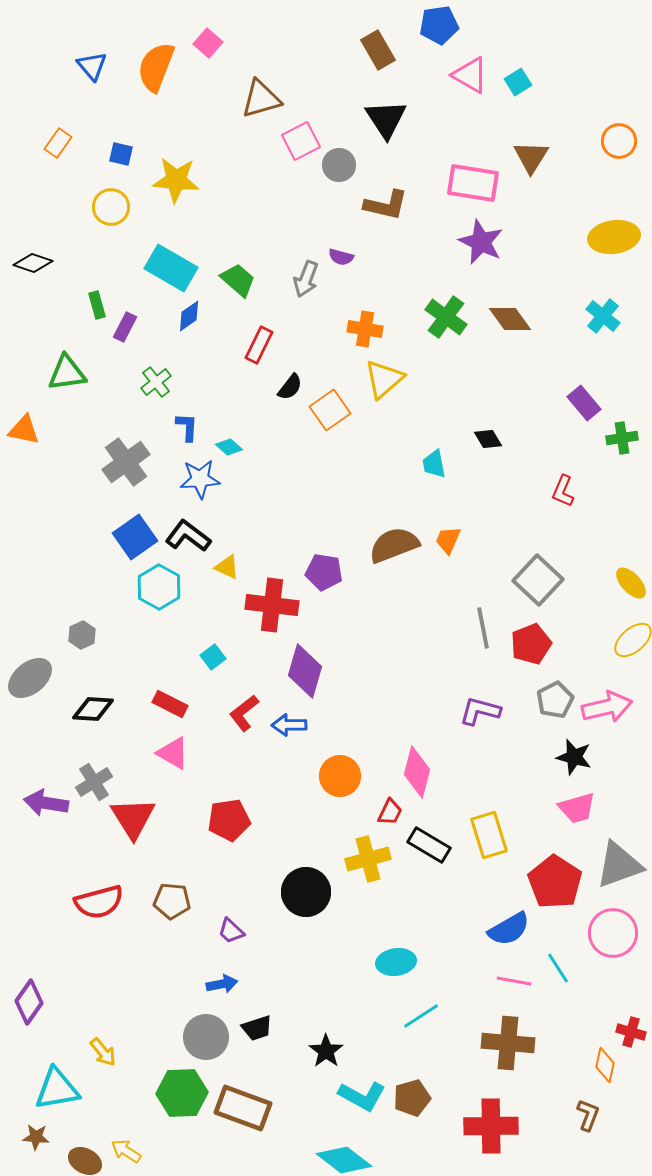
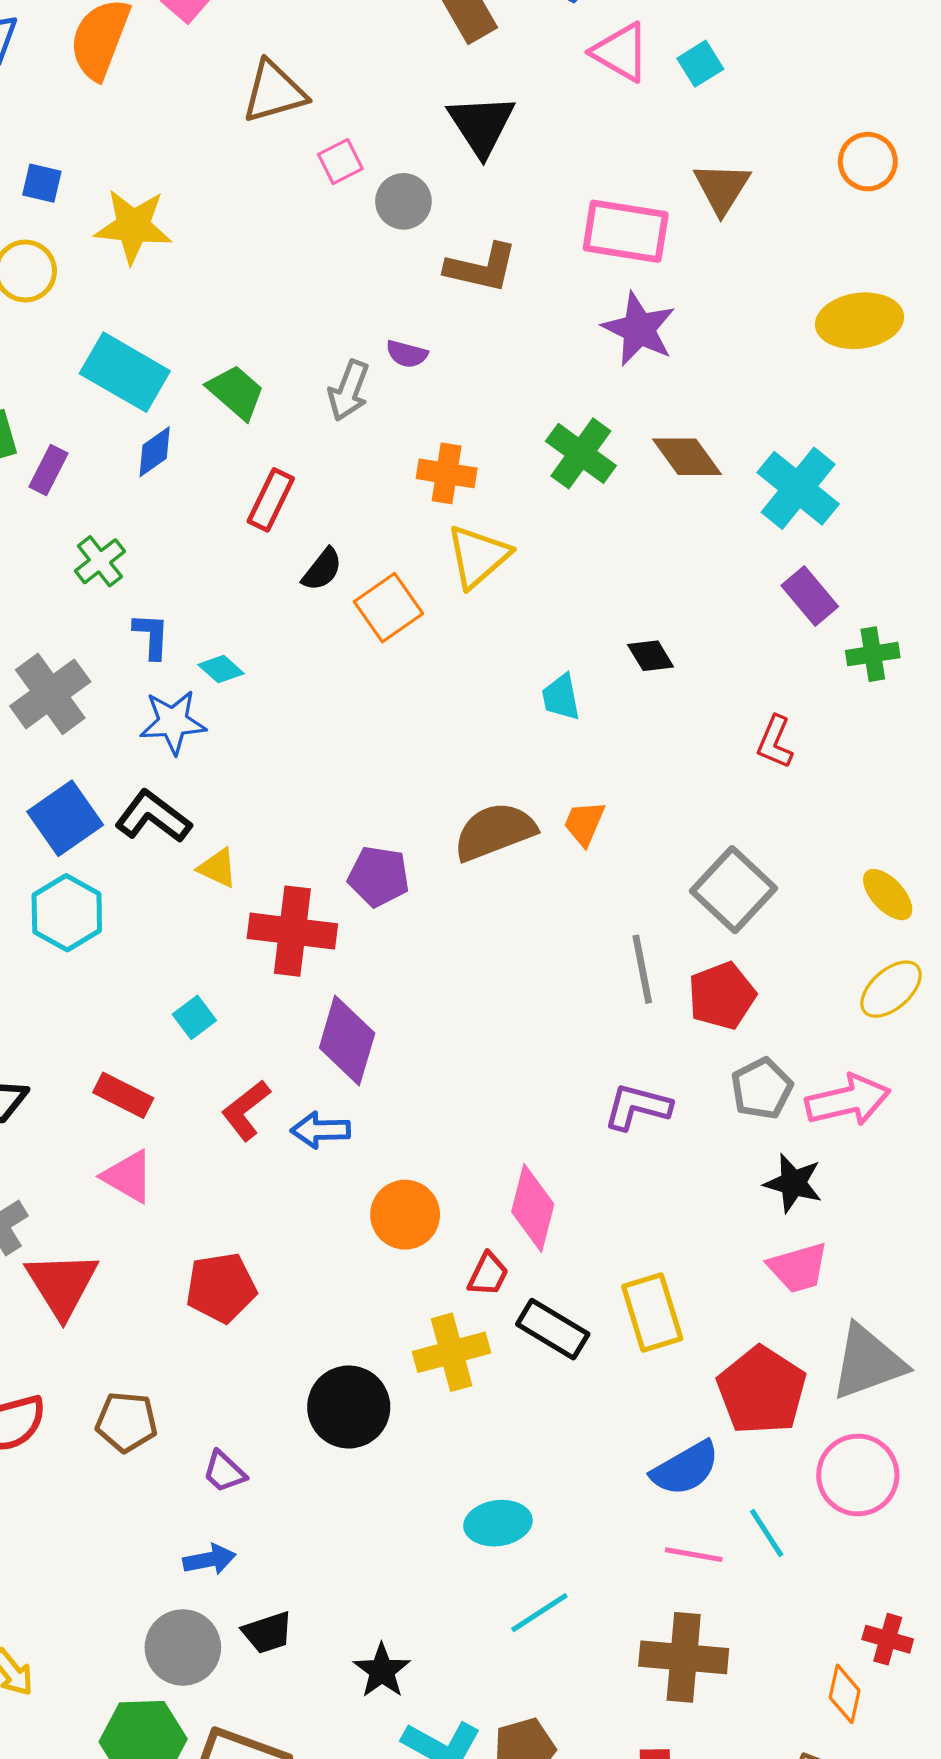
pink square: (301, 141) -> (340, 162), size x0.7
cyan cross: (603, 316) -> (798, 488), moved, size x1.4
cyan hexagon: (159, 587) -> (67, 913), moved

══════

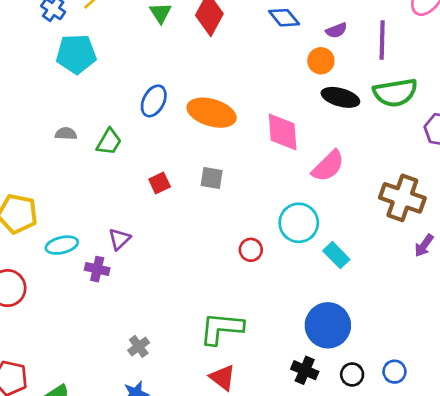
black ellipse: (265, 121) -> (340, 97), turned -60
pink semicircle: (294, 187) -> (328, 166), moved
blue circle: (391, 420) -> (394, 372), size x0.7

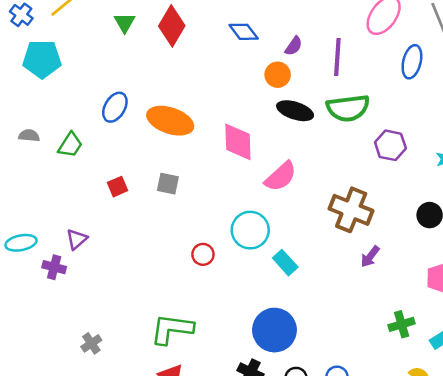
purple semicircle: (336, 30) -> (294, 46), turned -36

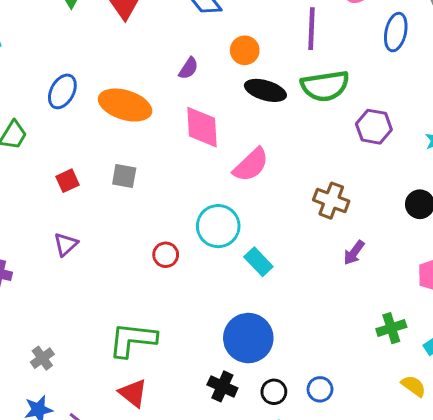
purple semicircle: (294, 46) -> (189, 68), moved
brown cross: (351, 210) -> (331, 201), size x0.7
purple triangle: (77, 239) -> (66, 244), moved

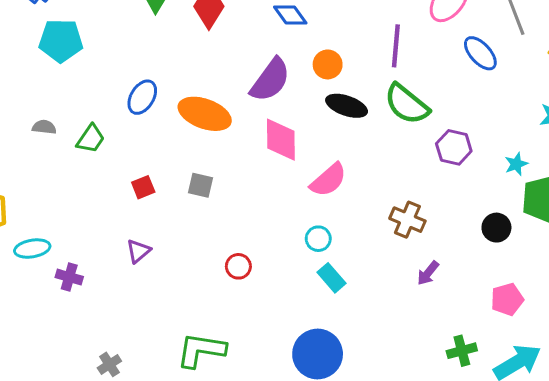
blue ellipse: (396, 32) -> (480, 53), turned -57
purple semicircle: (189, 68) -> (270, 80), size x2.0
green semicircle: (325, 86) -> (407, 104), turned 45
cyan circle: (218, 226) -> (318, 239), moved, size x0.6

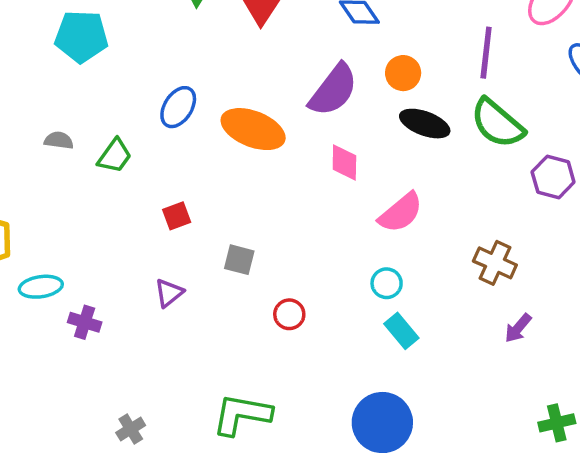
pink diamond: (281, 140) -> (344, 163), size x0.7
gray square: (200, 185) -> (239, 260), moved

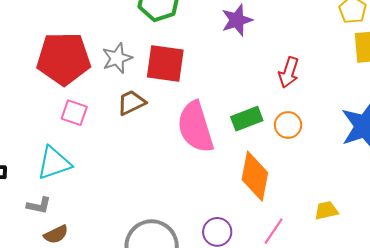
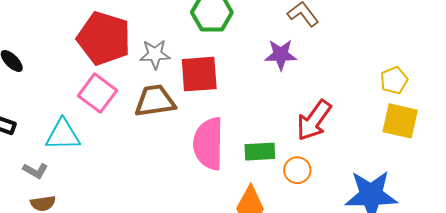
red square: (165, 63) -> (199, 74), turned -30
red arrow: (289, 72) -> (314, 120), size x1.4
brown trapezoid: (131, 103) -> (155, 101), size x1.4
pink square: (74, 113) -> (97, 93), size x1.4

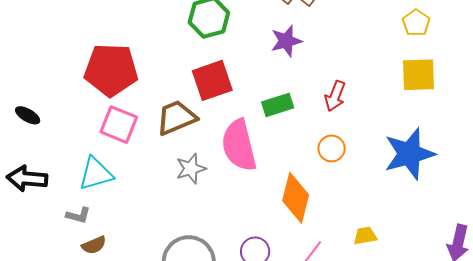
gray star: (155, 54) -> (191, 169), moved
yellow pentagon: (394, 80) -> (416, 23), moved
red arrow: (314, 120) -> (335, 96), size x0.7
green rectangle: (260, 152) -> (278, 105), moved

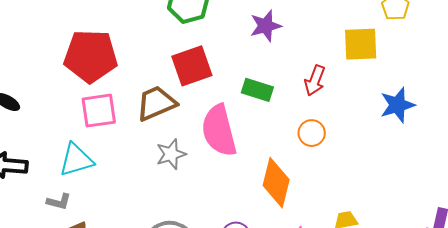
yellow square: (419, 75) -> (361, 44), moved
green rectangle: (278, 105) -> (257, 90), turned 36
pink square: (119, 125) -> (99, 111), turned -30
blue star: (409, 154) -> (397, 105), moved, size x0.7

══════

EXERCISE INSTRUCTIONS:
Filter the data down to the lines that contain the string "blue", and copy them.

ANSWER:
blue circle: (391, 420) -> (394, 372), size x0.7
blue ellipse: (396, 32) -> (480, 53), turned -57
blue star: (409, 154) -> (397, 105), moved, size x0.7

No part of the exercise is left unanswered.